Start of Exercise materials

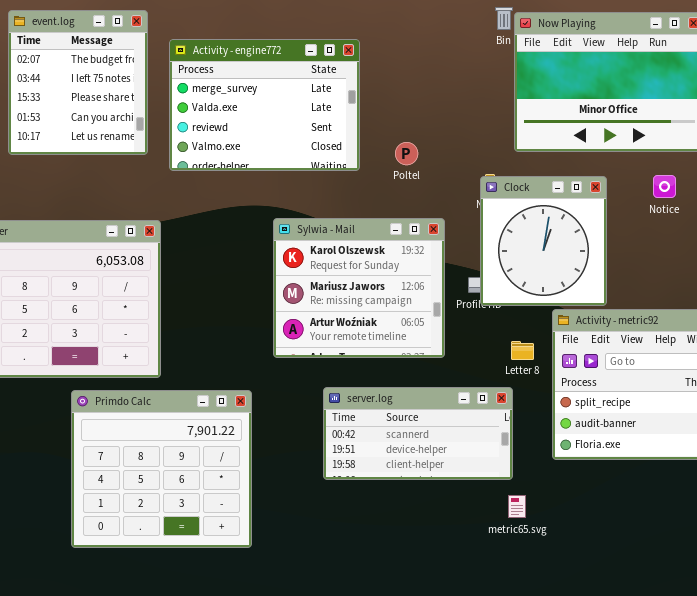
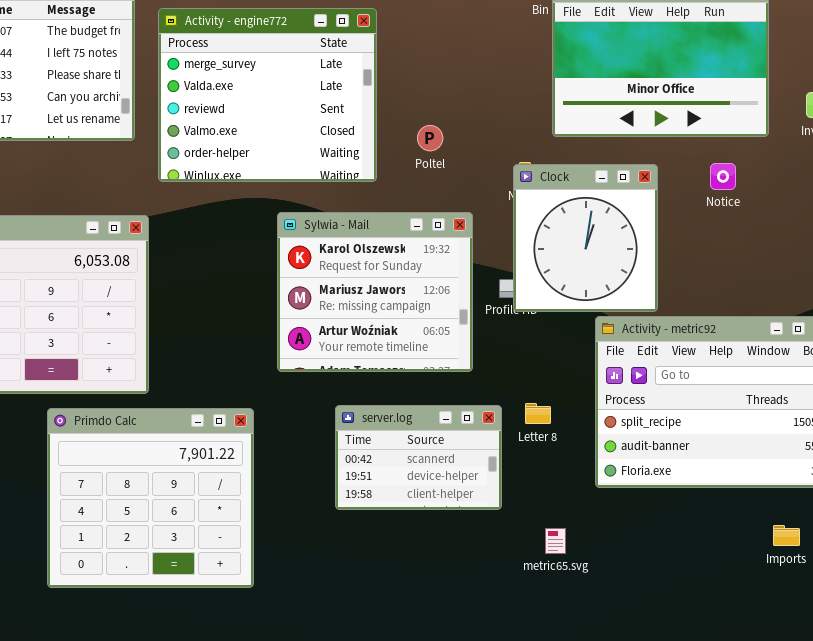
Activity - engine772: [169,39,360,171] -> [158,8,377,182], resized
Letter 8: [511,341,534,360] -> [525,403,551,424], moved
server.log: [323,387,513,480] -> [335,405,502,510], resized

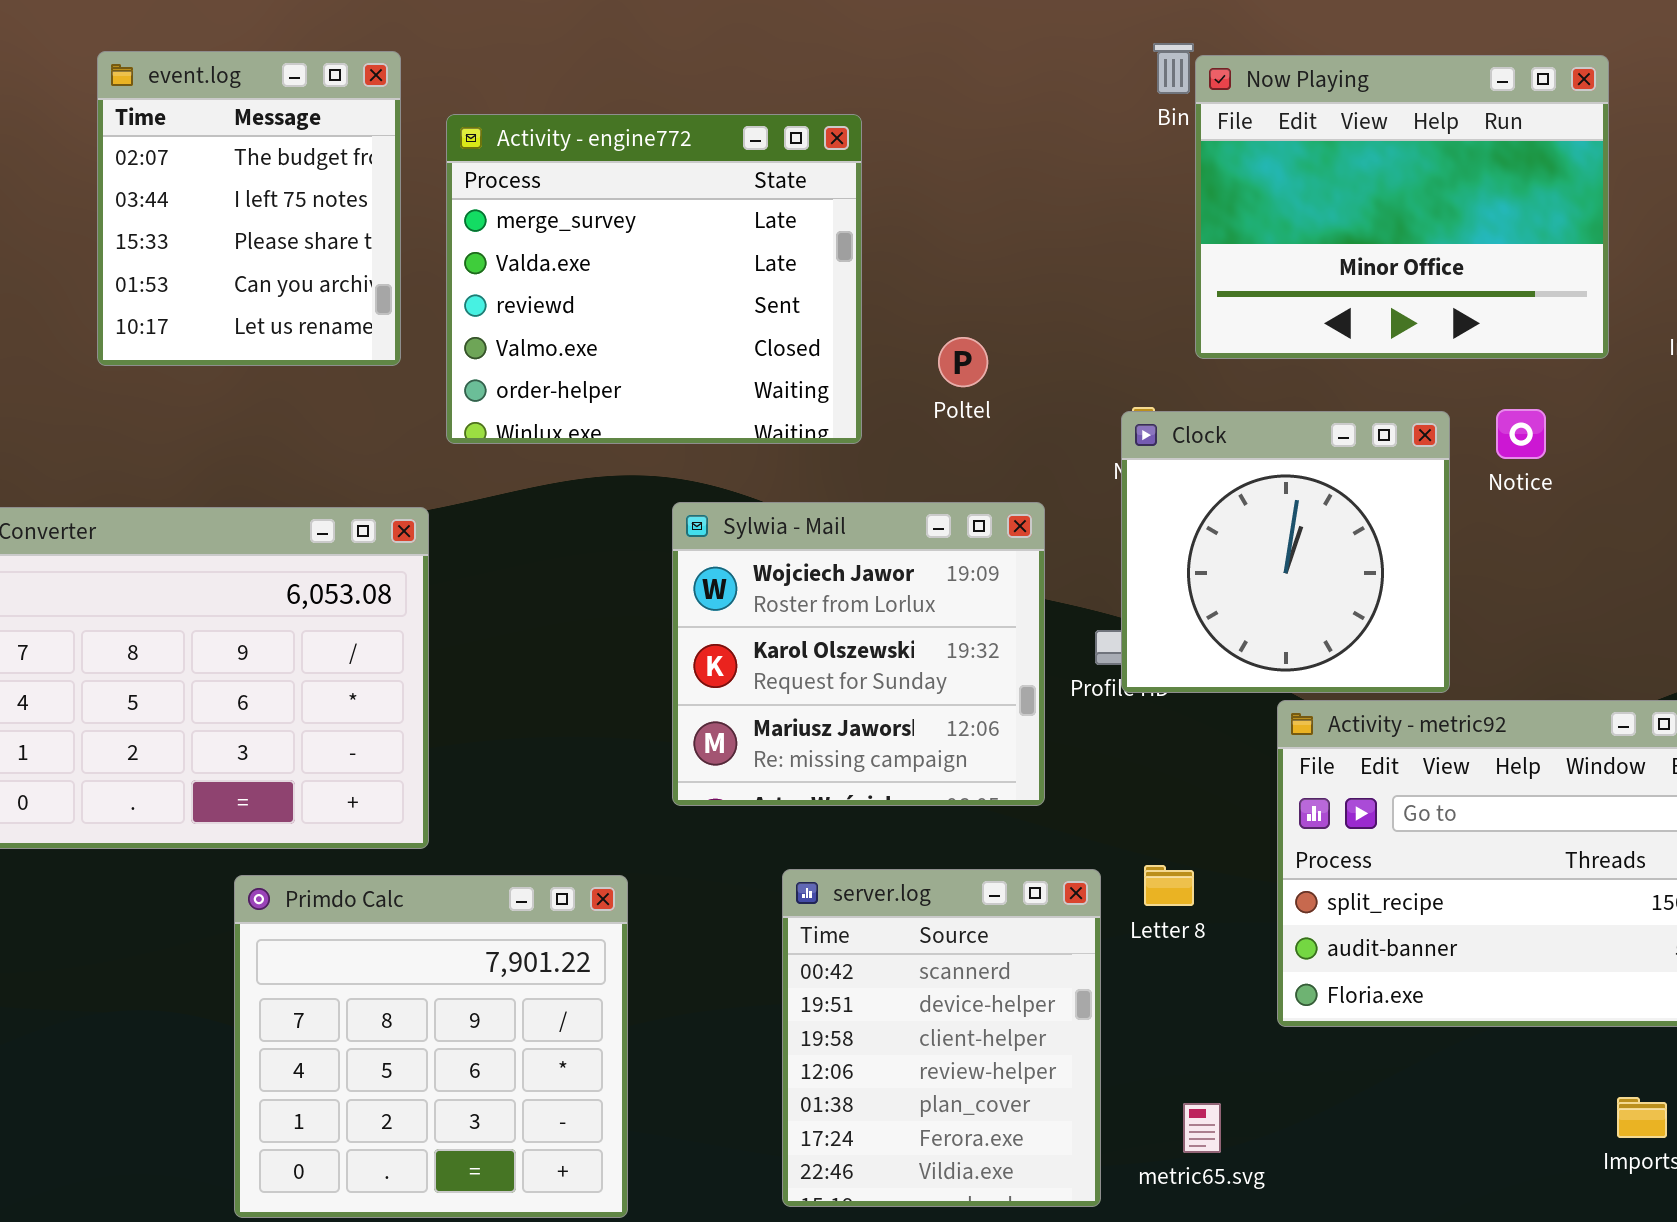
Clock: [513,164,658,312] -> [1121,411,1450,693], resized
Sylwia - Mail: [277,212,473,372] -> [672,502,1045,806], scrolled up 1 row
server.log: [335,405,502,510] -> [782,869,1101,1207], resized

End of Exercise materials

Task goal
Pictures excluded, output exactly the line that contains "Letter 8: [511,341,534,360]" and every line after it to the end of the data above.

Task answer
Letter 8: [511,341,534,360] -> [525,403,551,424], moved
server.log: [323,387,513,480] -> [335,405,502,510], resized

Clock: [513,164,658,312] -> [1121,411,1450,693], resized
Sylwia - Mail: [277,212,473,372] -> [672,502,1045,806], scrolled up 1 row
server.log: [335,405,502,510] -> [782,869,1101,1207], resized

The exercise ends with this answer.